## Records to process
*** Block opens ***
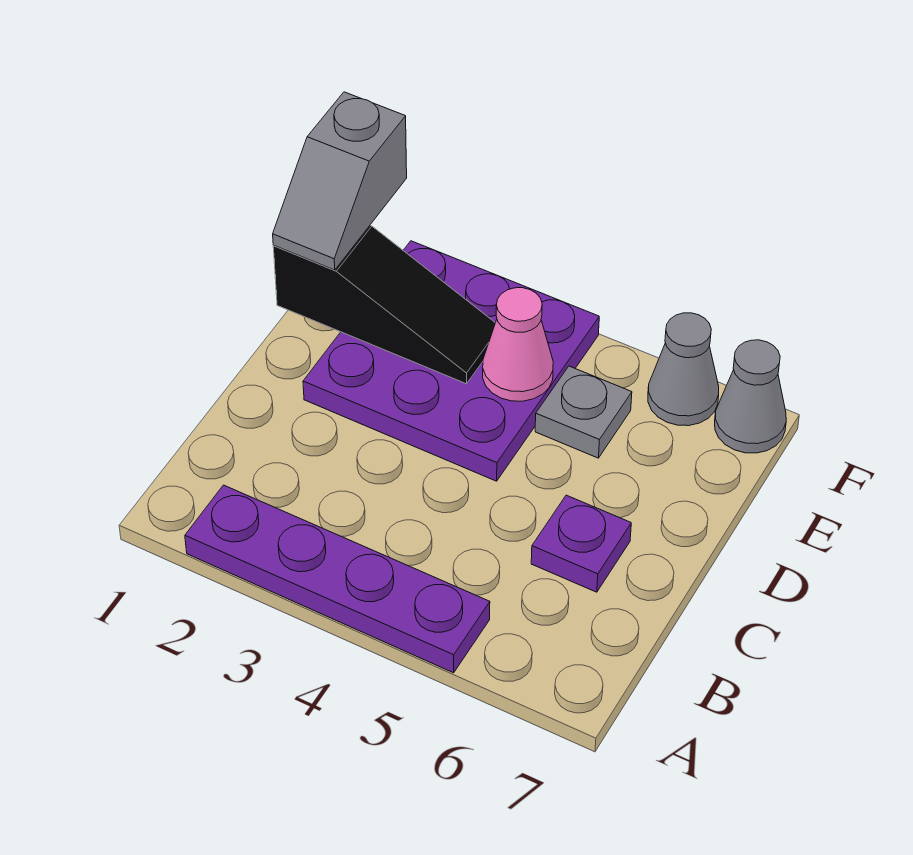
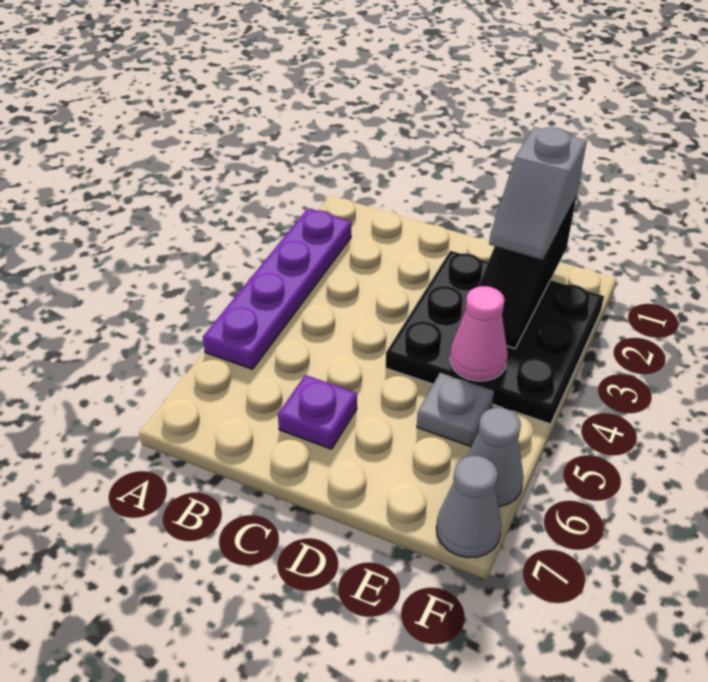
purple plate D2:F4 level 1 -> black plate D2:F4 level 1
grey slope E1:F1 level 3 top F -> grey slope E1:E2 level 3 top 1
*** Block closes ***
*** Block opens ***
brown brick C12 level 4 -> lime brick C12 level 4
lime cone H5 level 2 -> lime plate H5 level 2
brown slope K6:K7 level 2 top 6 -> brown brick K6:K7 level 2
*** Block closes ***
## Problem to solve
Copy every line above that includes the string "brown".

## Task result
brown brick C12 level 4 -> lime brick C12 level 4
brown slope K6:K7 level 2 top 6 -> brown brick K6:K7 level 2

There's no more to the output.